## WHAT TO DO
If an entry below holds a picture, leave the picture out and print the rest exactly.

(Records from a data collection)
BEGIN
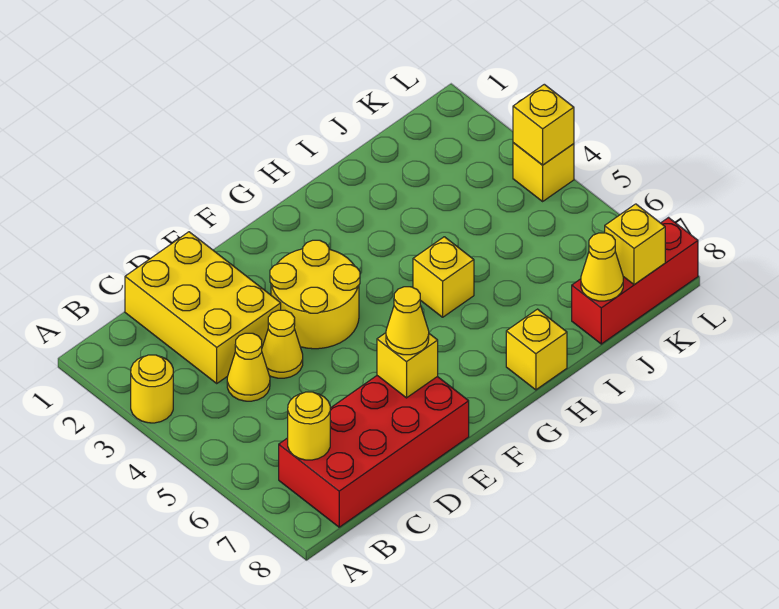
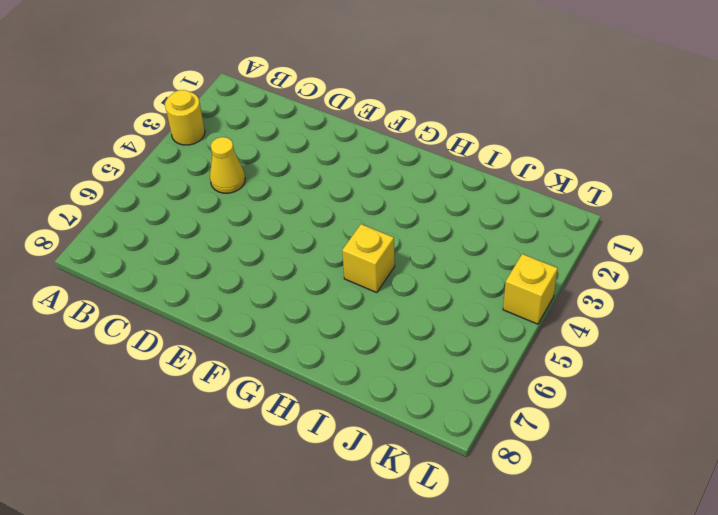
none -> red brick B7:E8 level 1
none -> yellow brick C1:D3 level 1
none -> yellow cone D4 level 1

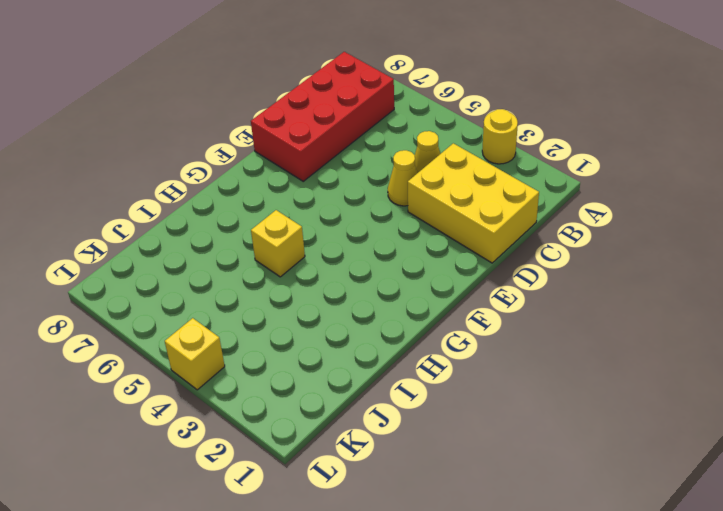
none -> yellow round brick E3:F4 level 1
none -> yellow brick H8 level 1
none -> red brick J8:L8 level 1

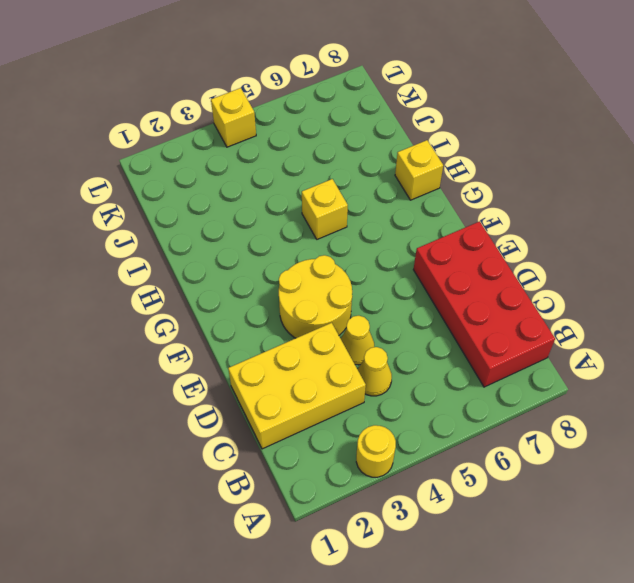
none -> red brick J8:L8 level 1
none -> yellow round brick B7 level 2
none -> yellow brick E7 level 2

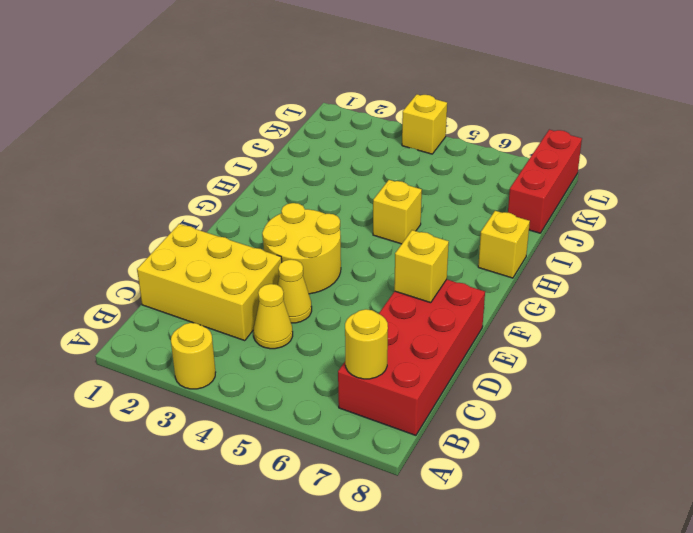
none -> yellow cone J8 level 2
none -> yellow brick K8 level 2
none -> yellow brick L4 level 2

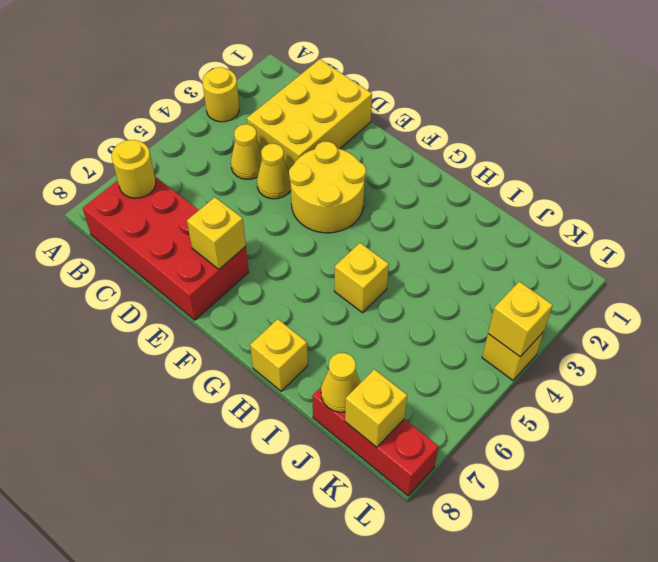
none -> yellow cone E7 level 3

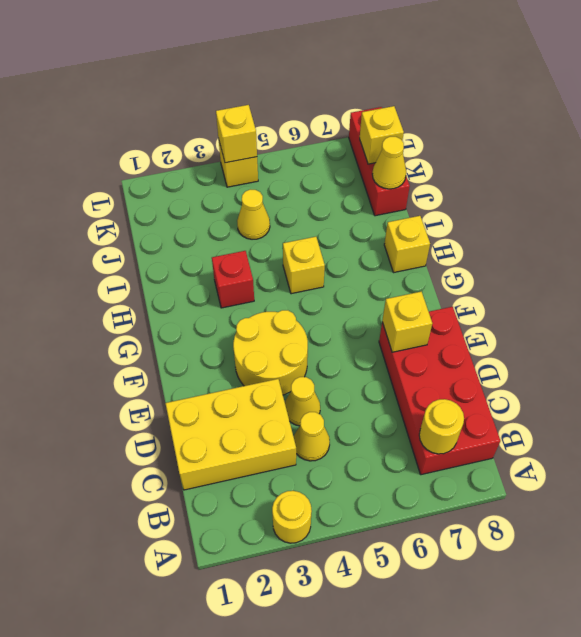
red brick H3 level 1 -> none
yellow cone J4 level 1 -> yellow cone E7 level 3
END
## OUTPUT FOR THIS TASK
none -> red brick B7:E8 level 1
none -> yellow brick C1:D3 level 1
none -> yellow cone D4 level 1

none -> yellow round brick E3:F4 level 1
none -> yellow brick H8 level 1
none -> red brick J8:L8 level 1

none -> red brick J8:L8 level 1
none -> yellow round brick B7 level 2
none -> yellow brick E7 level 2

none -> yellow cone J8 level 2
none -> yellow brick K8 level 2
none -> yellow brick L4 level 2

none -> yellow cone E7 level 3

red brick H3 level 1 -> none
yellow cone J4 level 1 -> yellow cone E7 level 3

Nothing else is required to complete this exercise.